**Assigned task:** Without copying any picture, transcribe exactly the lines of the data below from the one containing "gray hexagon: (126, 85) -> (93, 103), moved" through the one containing "green arrow: (362, 425)".

**Data shown:**
* * * * *

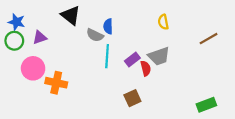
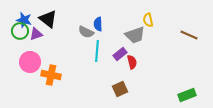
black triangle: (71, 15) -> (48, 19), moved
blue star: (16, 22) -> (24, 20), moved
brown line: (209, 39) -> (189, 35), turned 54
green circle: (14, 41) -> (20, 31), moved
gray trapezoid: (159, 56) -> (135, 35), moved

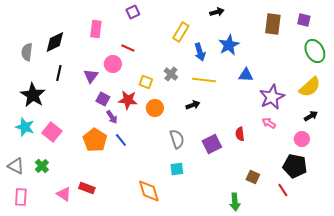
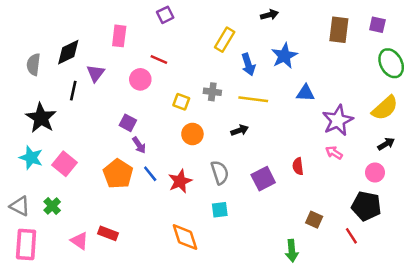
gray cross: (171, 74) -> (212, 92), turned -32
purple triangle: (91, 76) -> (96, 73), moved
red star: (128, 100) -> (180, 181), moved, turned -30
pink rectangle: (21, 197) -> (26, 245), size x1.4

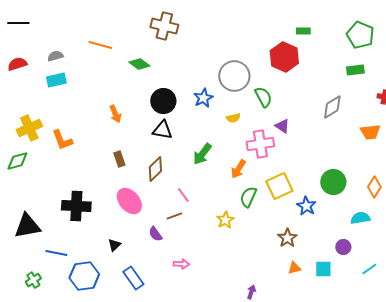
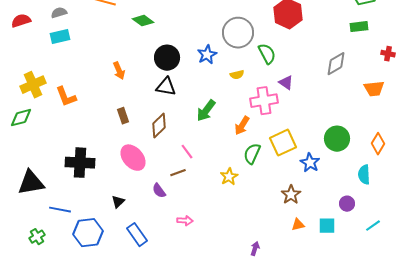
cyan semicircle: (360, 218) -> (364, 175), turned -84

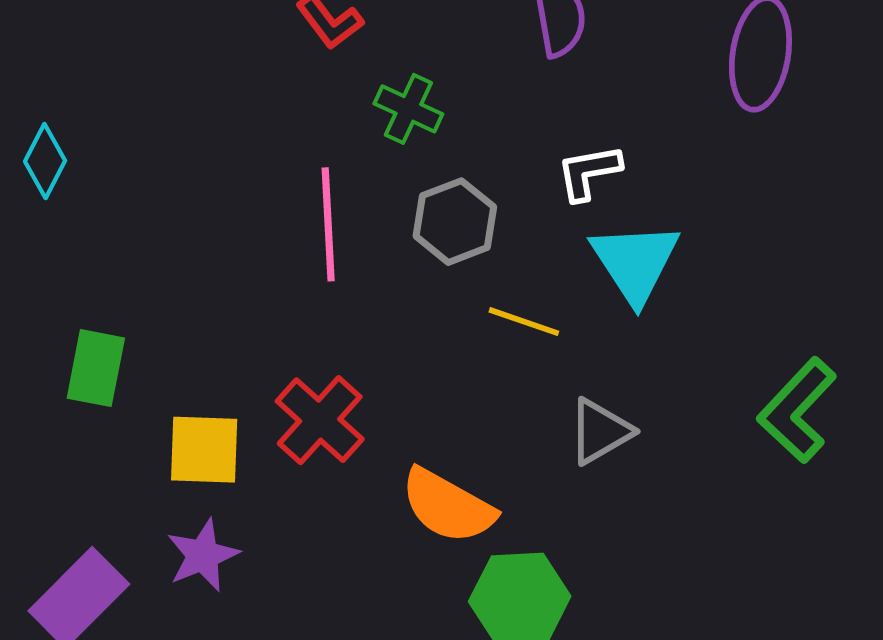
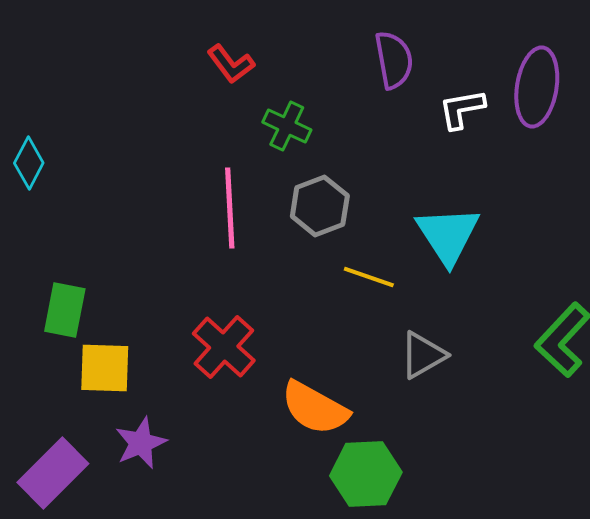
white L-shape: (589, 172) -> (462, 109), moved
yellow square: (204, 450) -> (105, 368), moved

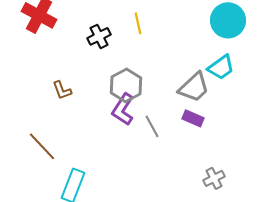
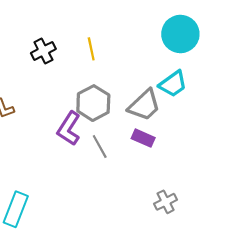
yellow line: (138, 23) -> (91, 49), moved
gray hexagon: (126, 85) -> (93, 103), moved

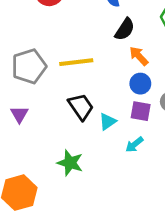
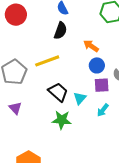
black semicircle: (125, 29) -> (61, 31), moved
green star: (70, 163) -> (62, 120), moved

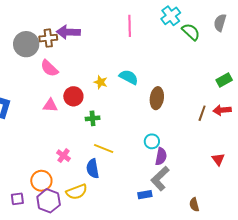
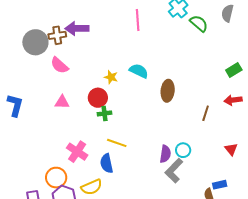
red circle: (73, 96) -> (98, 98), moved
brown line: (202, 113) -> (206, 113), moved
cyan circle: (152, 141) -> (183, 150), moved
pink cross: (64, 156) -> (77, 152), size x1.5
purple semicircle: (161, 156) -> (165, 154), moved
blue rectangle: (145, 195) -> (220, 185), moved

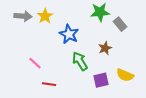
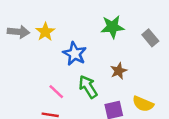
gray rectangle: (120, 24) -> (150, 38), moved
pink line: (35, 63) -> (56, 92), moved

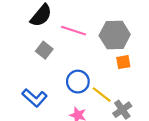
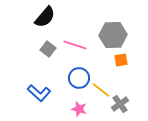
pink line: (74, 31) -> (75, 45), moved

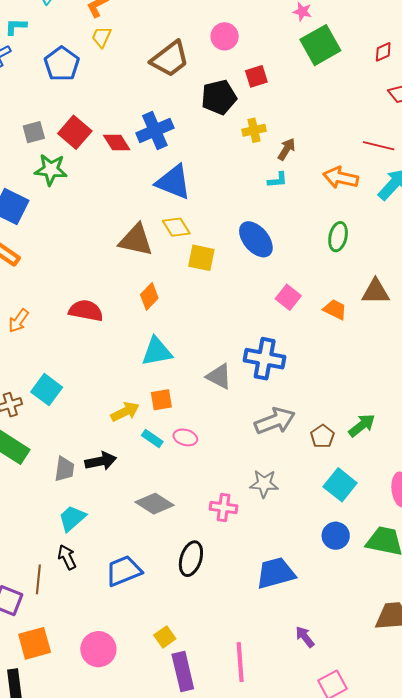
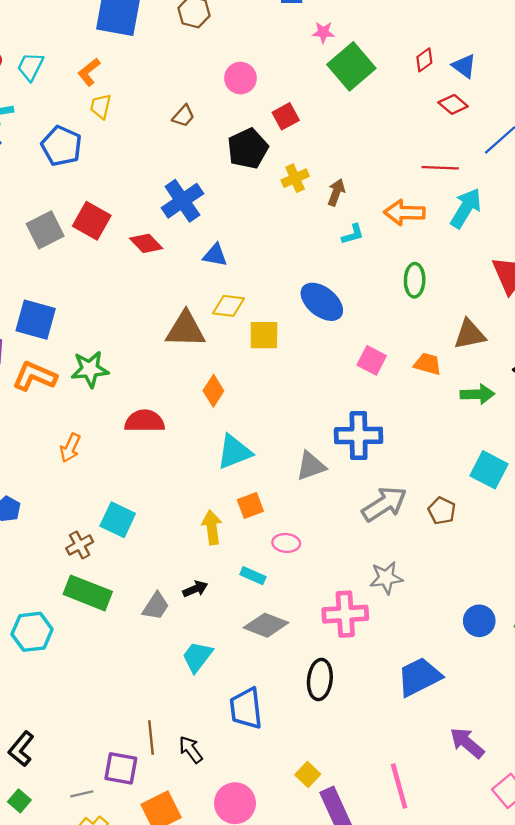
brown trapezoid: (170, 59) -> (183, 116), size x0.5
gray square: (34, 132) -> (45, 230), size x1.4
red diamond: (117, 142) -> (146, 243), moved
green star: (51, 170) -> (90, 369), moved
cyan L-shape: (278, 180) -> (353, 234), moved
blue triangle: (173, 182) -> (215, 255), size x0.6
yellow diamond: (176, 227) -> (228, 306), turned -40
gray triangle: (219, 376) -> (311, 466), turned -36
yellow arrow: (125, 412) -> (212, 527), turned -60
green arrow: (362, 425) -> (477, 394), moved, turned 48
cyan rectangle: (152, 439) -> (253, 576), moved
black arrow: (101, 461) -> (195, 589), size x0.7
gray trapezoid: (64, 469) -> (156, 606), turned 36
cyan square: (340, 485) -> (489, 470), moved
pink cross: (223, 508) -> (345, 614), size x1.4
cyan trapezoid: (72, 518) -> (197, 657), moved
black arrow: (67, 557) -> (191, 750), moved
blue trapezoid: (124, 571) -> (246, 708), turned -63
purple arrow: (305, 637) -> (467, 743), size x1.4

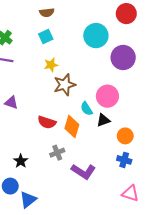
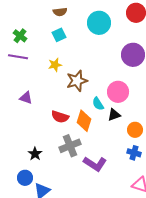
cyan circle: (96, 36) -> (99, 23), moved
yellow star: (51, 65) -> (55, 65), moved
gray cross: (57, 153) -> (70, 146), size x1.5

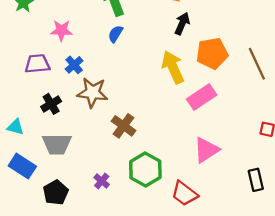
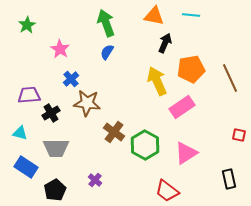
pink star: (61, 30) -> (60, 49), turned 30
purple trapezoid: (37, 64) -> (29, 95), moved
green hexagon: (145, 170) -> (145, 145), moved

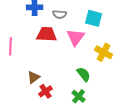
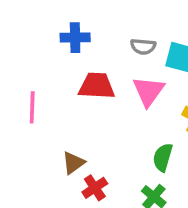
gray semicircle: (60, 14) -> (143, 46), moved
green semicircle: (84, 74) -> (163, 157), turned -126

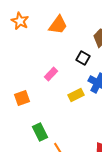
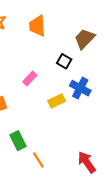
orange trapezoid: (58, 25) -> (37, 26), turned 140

* * * * *

**Exercise result:**
gray hexagon: (126, 85) -> (93, 103), moved

black semicircle: (125, 29) -> (61, 31), moved
green star: (70, 163) -> (62, 120), moved

red circle: (73, 96) -> (98, 98), moved
brown line: (202, 113) -> (206, 113), moved
cyan circle: (152, 141) -> (183, 150), moved
pink cross: (64, 156) -> (77, 152), size x1.5
purple semicircle: (161, 156) -> (165, 154), moved
blue rectangle: (145, 195) -> (220, 185), moved

gray rectangle: (120, 24) -> (150, 38), moved
pink line: (35, 63) -> (56, 92), moved

pink line: (74, 31) -> (75, 45), moved

brown trapezoid: (170, 59) -> (183, 116), size x0.5
gray square: (34, 132) -> (45, 230), size x1.4
red diamond: (117, 142) -> (146, 243), moved
green star: (51, 170) -> (90, 369), moved
cyan L-shape: (278, 180) -> (353, 234), moved
blue triangle: (173, 182) -> (215, 255), size x0.6
yellow diamond: (176, 227) -> (228, 306), turned -40
gray triangle: (219, 376) -> (311, 466), turned -36
yellow arrow: (125, 412) -> (212, 527), turned -60
green arrow: (362, 425) -> (477, 394), moved, turned 48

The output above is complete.